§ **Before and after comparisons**
* * * * *

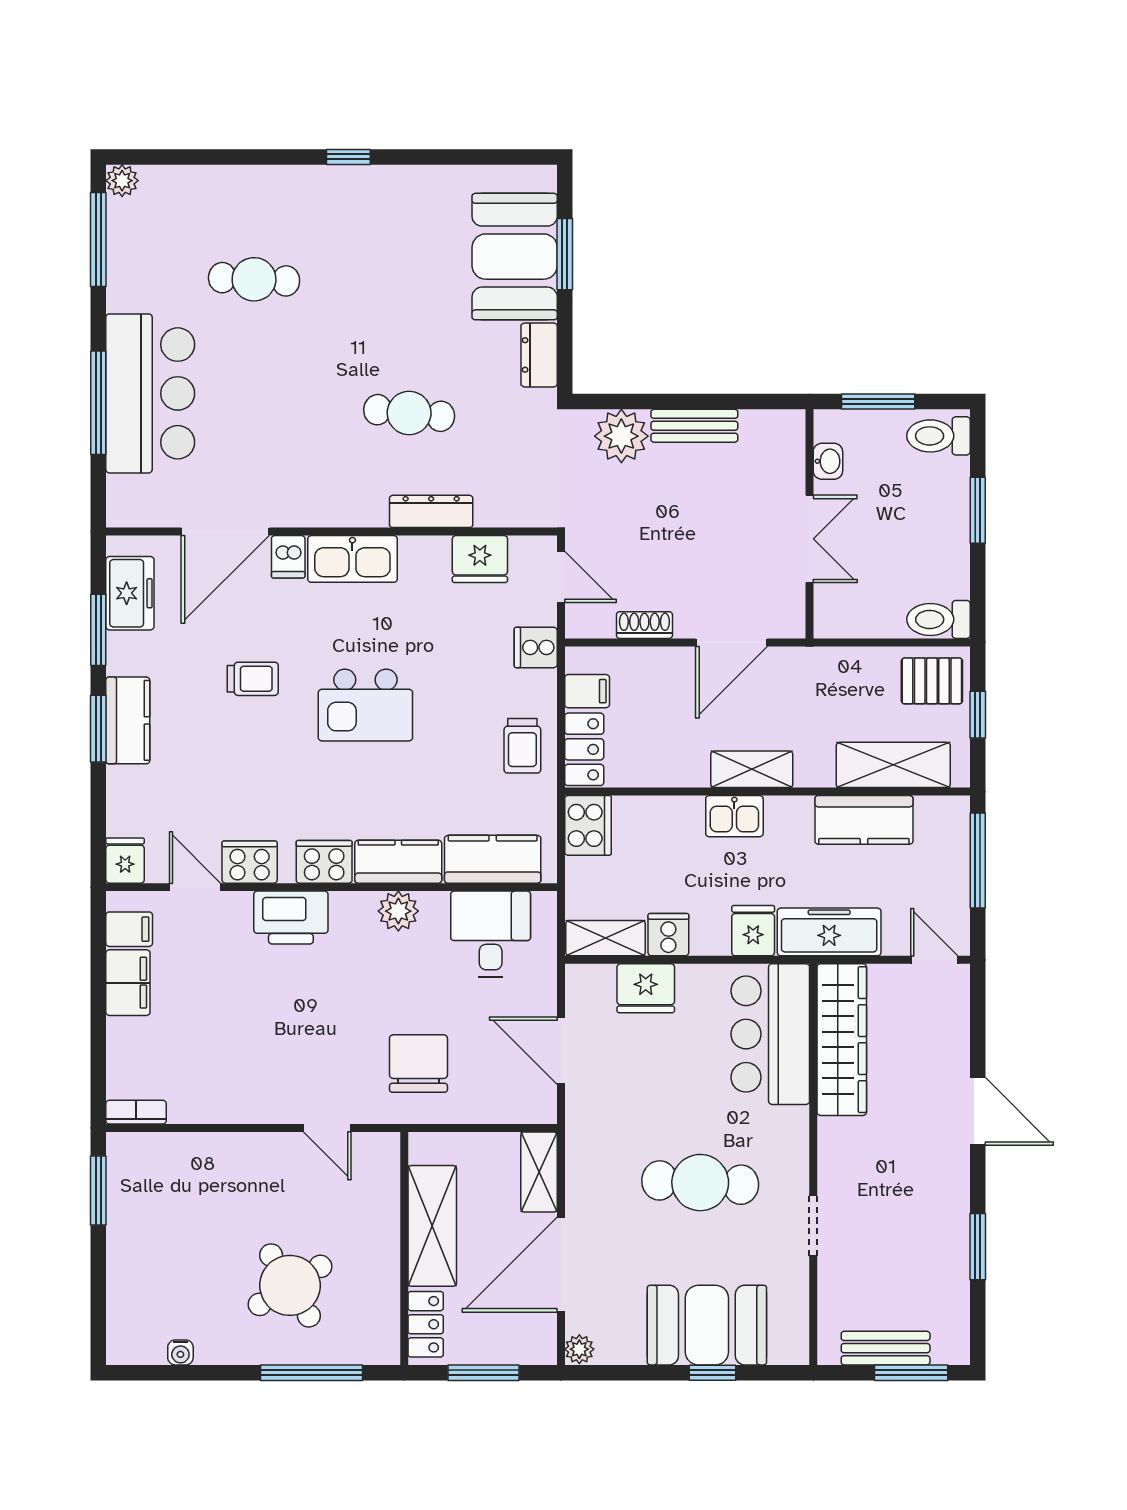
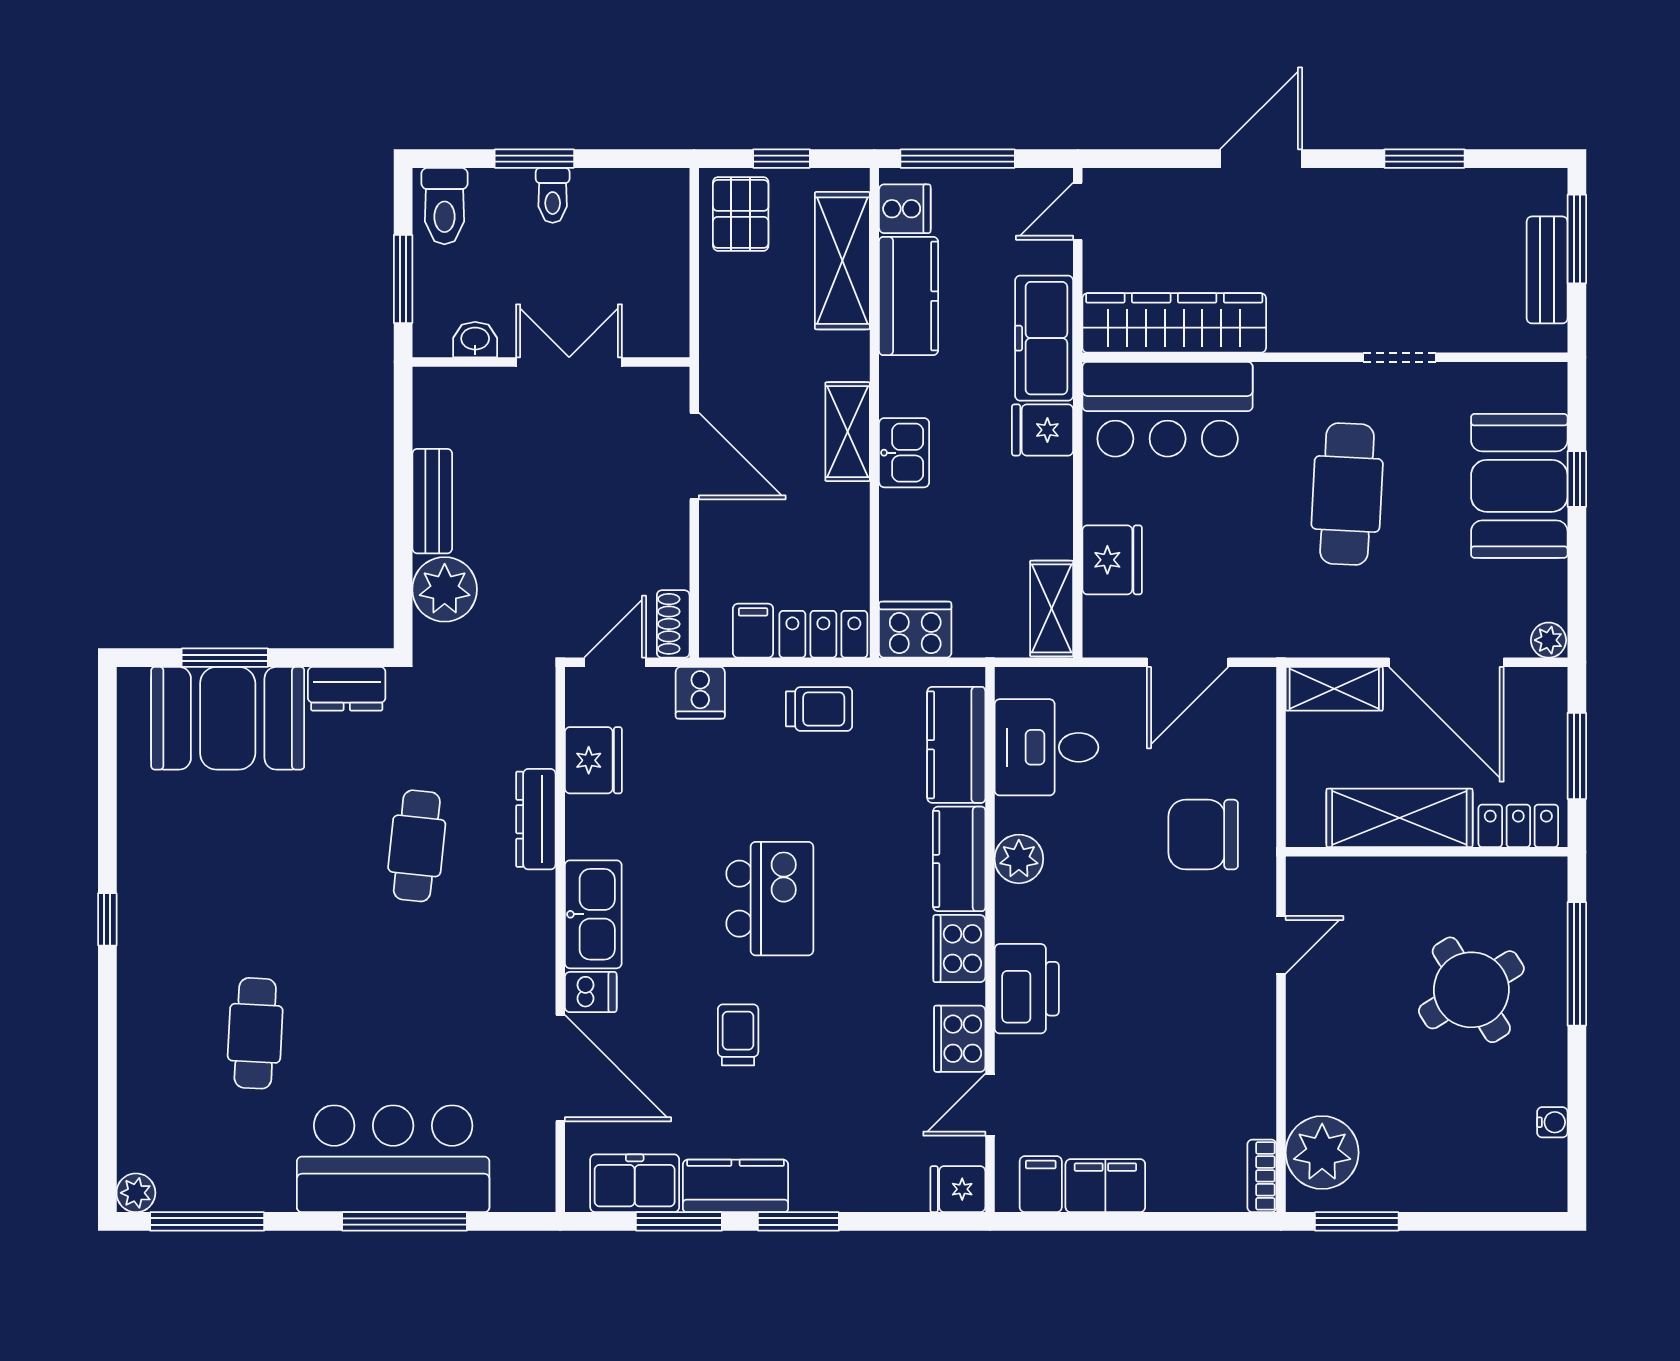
toilet: (938, 619) -> (553, 195), moved, width x0.73, depth x0.72
shoe rack: (644, 625) -> (673, 624), moved
kitchen counter: (128, 720) -> (736, 1186), moved
cooker: (668, 935) -> (905, 209), moved, turned 180
plant: (155, 1162) -> (1322, 1153), added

* * * * *

§ **Problem description**
If the data includes images, skip them and copy every line exactly.

§ **Answer section**
toilet: (938, 619) -> (553, 195), moved, width x0.73, depth x0.72
shoe rack: (644, 625) -> (673, 624), moved
kitchen counter: (128, 720) -> (736, 1186), moved
cooker: (668, 935) -> (905, 209), moved, turned 180
plant: (155, 1162) -> (1322, 1153), added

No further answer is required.